(Dataset entries)
— begin —

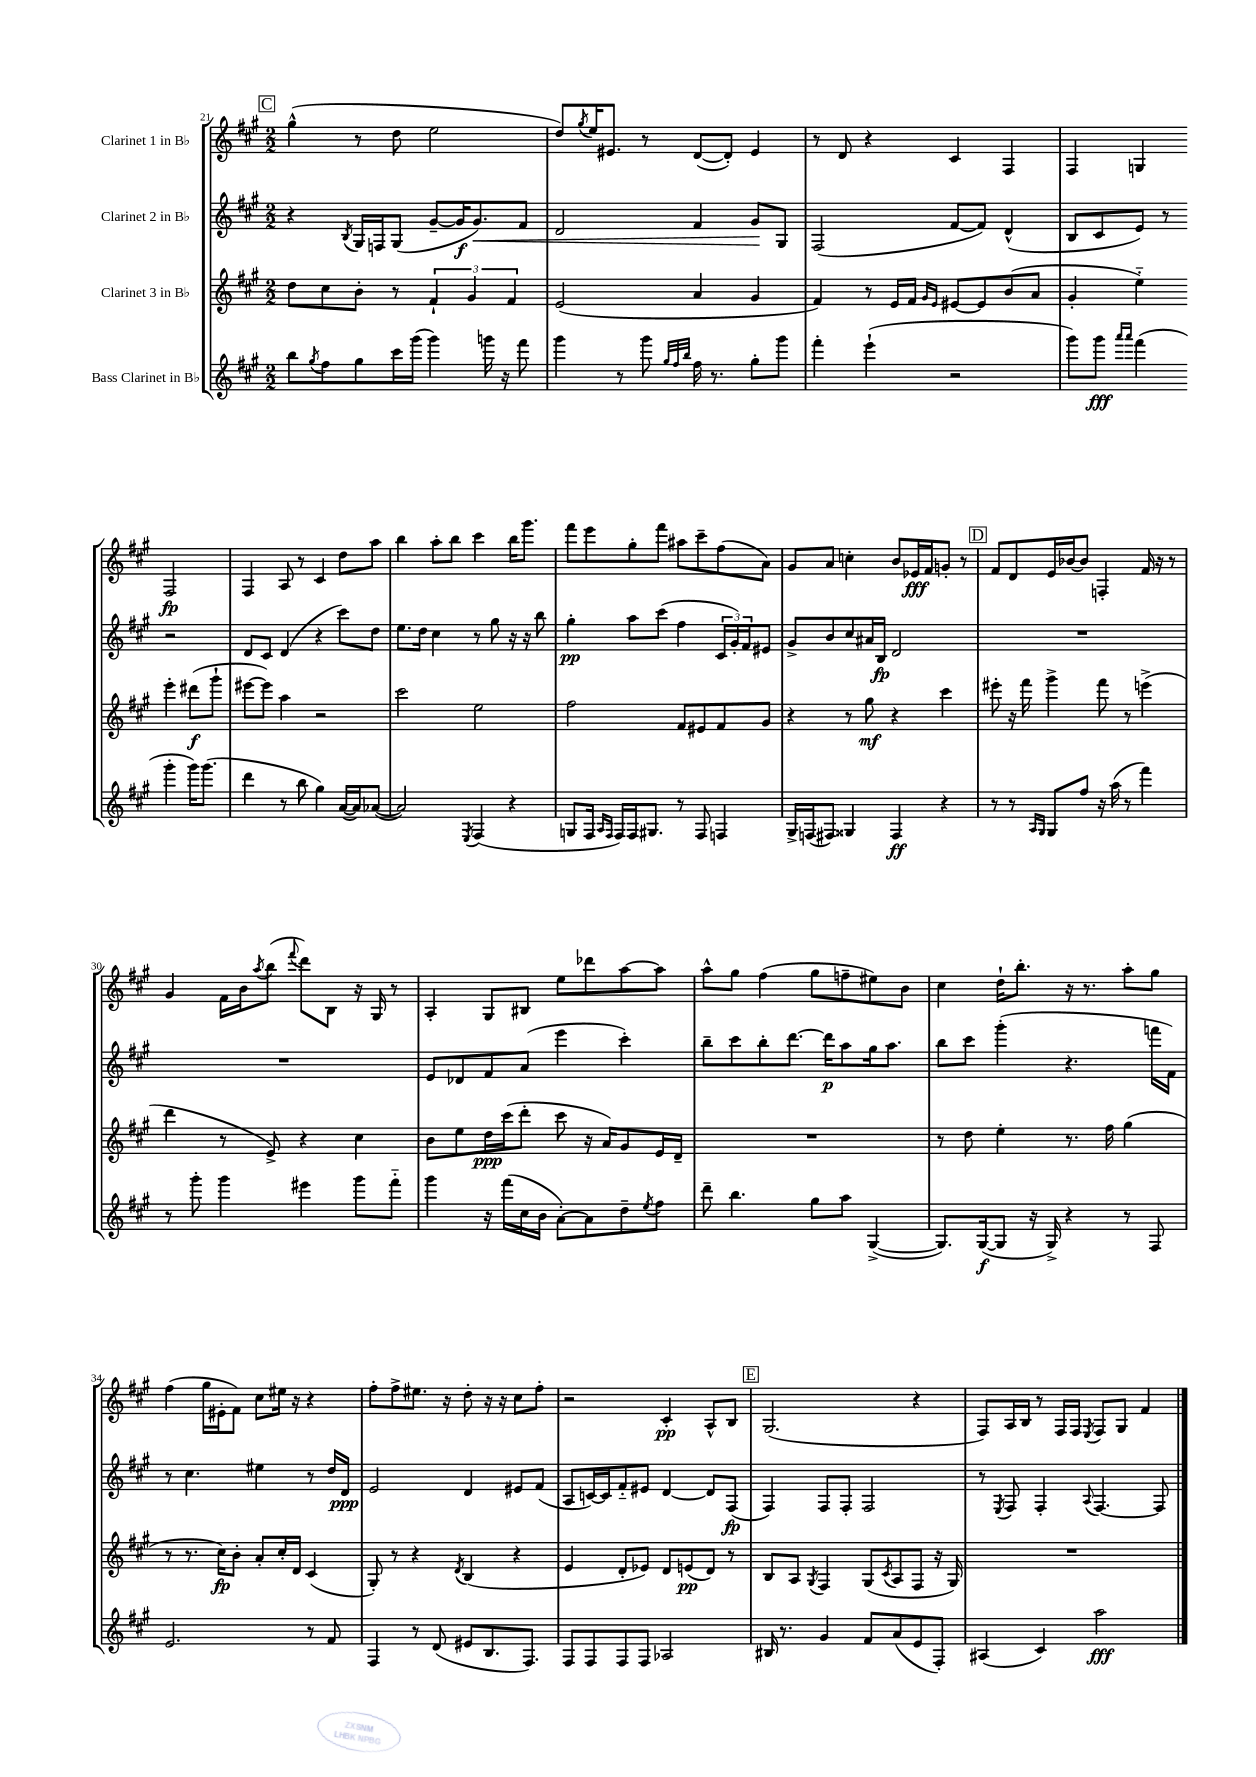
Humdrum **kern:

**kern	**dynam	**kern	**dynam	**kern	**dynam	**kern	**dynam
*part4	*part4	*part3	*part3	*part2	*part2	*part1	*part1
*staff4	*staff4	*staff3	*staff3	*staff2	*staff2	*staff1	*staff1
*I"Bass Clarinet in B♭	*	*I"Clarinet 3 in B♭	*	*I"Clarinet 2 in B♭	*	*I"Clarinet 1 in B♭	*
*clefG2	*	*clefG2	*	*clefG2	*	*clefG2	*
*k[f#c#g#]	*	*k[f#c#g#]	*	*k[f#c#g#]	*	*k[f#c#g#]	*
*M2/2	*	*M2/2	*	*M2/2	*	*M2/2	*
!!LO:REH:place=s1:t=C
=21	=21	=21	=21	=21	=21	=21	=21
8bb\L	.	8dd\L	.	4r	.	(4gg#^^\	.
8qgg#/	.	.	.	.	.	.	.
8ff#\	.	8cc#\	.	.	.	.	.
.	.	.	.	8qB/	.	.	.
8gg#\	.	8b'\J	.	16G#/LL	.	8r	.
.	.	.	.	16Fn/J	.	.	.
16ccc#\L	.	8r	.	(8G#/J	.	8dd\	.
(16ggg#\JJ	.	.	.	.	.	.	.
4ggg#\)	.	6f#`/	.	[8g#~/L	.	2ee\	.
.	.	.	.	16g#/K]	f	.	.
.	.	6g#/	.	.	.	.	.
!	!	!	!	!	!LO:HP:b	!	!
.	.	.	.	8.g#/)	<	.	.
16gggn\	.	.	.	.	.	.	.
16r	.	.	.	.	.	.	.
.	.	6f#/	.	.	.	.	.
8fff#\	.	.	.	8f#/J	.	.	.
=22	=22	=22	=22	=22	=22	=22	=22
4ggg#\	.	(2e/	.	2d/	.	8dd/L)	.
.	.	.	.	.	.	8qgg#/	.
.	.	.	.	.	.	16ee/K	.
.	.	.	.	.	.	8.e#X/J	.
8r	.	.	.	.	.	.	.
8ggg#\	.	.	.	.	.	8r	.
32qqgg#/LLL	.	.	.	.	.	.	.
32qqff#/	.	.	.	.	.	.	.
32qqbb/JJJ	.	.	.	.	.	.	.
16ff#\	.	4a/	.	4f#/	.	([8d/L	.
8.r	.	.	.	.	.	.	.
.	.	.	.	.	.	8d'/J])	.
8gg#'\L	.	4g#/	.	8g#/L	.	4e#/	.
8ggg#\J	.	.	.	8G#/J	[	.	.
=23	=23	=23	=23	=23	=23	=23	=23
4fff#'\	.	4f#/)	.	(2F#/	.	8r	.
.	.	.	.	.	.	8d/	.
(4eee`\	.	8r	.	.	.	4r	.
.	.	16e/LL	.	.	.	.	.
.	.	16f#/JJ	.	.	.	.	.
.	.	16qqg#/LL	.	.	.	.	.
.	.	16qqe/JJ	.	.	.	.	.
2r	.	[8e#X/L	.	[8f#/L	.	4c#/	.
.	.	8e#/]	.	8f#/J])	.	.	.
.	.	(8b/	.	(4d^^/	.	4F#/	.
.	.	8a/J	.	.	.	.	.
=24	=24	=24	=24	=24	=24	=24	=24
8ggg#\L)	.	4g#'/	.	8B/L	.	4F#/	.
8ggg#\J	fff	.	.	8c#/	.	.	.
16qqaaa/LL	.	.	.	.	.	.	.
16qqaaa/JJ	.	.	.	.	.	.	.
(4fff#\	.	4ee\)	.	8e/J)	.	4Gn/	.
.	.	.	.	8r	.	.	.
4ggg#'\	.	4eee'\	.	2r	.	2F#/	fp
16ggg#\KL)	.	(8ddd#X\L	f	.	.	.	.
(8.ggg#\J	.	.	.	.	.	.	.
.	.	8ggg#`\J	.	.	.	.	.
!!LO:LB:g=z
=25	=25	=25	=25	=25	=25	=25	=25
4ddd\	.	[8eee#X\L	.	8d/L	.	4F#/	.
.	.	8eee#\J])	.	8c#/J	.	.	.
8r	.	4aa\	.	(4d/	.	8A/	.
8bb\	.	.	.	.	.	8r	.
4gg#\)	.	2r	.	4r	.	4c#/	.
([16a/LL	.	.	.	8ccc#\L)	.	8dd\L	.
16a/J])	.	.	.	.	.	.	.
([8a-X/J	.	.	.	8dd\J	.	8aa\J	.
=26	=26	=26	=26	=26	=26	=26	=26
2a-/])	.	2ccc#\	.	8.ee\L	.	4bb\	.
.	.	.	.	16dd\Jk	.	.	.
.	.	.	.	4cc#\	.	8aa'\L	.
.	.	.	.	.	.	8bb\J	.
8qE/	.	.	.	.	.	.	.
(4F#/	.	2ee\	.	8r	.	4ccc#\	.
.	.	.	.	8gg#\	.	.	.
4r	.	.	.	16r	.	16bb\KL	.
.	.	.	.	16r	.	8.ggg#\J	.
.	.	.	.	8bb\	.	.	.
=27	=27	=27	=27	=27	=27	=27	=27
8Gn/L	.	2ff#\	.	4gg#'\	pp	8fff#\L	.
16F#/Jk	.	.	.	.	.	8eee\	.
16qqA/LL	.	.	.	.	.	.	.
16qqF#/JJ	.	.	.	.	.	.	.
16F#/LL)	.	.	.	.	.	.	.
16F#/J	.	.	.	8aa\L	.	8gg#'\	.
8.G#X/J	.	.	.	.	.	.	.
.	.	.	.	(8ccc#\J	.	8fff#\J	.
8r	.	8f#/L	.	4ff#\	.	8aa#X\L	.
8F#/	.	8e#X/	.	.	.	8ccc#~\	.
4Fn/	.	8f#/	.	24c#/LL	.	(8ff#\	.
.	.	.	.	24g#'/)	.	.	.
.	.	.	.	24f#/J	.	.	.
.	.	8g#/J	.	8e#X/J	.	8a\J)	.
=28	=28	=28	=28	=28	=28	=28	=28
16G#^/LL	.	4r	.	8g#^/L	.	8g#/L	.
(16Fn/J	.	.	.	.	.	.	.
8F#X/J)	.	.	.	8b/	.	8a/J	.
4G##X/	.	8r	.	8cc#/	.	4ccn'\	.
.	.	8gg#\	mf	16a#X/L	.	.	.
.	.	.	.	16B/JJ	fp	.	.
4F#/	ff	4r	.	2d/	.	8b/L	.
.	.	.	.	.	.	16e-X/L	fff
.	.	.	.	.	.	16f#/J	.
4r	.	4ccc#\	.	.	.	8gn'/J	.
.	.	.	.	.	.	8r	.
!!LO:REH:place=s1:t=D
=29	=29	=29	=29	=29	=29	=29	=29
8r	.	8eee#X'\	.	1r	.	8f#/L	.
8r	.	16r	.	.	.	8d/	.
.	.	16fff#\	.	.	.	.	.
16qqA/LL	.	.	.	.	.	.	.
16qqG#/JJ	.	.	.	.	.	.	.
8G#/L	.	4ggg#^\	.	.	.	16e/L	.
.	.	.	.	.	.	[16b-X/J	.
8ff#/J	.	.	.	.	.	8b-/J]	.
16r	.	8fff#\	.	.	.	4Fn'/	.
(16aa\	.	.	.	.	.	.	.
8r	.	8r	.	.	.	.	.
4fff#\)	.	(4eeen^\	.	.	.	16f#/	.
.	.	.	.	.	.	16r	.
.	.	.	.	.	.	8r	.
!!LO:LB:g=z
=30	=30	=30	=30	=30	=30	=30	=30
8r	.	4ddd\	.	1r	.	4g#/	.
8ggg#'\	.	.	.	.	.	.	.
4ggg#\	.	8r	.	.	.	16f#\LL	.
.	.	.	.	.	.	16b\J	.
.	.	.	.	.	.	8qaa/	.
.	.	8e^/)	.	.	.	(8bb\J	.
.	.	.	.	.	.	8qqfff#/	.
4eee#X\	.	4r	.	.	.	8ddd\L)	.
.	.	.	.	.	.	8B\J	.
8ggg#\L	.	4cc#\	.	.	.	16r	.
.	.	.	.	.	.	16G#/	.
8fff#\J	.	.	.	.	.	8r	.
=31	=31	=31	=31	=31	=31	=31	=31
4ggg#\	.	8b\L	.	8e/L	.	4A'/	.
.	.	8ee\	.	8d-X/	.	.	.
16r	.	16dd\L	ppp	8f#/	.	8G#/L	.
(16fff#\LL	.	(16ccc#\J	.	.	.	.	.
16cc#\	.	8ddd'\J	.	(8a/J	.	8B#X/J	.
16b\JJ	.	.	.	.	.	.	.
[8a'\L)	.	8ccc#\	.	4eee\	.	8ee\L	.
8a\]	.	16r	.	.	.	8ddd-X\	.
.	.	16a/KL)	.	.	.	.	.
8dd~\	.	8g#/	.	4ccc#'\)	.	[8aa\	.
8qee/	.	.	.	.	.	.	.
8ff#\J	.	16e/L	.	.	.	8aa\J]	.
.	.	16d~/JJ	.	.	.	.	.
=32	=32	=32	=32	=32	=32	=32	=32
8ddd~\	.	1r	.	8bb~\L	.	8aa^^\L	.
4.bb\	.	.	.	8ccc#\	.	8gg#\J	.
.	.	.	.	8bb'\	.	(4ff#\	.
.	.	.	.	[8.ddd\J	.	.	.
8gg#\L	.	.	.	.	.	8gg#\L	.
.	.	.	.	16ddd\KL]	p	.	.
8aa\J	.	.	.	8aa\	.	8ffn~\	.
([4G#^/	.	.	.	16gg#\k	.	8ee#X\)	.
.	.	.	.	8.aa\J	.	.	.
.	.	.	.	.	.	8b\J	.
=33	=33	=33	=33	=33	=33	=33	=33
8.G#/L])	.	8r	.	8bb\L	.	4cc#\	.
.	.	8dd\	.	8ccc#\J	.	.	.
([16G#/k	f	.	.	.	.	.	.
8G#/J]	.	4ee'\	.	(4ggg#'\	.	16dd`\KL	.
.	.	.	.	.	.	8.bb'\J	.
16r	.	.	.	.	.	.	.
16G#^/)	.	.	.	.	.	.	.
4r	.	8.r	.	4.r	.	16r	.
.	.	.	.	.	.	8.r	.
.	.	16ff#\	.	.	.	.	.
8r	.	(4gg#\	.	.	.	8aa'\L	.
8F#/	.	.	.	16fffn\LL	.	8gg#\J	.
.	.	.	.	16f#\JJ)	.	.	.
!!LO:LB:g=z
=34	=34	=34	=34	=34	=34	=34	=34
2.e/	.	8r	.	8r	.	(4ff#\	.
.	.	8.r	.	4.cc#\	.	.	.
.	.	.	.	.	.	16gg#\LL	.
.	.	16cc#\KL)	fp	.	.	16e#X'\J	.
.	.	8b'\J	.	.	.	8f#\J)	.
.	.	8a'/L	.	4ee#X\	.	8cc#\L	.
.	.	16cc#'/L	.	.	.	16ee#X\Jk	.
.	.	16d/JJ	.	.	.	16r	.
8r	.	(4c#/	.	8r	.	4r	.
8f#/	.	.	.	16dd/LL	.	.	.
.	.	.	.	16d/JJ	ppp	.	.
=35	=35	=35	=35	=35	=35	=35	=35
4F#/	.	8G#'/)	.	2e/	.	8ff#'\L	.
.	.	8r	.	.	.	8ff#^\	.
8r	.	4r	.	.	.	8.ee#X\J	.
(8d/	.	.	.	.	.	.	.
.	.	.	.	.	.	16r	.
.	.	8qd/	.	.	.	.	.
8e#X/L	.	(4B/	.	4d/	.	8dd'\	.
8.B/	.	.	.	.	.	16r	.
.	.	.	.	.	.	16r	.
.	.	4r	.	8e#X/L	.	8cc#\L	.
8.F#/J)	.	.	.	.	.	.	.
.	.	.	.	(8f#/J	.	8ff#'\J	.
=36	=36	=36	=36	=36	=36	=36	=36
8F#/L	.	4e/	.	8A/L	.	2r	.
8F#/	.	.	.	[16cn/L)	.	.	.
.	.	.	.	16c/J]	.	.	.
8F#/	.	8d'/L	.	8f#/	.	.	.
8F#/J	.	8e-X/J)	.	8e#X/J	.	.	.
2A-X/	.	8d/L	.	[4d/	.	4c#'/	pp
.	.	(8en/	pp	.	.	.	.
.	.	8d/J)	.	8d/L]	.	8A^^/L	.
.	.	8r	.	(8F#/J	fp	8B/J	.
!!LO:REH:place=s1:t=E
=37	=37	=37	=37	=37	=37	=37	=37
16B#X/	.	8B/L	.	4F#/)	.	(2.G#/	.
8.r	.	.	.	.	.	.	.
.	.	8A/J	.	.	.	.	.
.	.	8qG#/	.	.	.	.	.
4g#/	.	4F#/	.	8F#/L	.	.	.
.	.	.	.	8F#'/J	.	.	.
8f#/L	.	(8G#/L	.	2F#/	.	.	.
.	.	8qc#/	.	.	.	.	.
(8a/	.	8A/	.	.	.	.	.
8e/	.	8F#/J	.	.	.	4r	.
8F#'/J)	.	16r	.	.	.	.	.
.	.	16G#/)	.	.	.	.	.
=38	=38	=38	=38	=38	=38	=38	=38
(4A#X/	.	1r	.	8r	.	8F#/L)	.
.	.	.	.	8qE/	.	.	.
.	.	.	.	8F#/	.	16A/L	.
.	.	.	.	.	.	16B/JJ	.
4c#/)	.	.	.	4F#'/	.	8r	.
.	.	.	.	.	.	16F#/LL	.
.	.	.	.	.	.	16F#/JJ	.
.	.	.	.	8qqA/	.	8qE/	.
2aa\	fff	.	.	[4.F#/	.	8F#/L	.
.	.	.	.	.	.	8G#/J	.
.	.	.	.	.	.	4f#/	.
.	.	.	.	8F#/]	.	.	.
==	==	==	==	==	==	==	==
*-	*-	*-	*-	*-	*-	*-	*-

— end —

Report each line of the rows above that contains the string "kern". Case counts.

**Task output**
Humdrum **kern:
**kern	**dynam	**kern	**dynam	**kern	**dynam	**kern	**dynam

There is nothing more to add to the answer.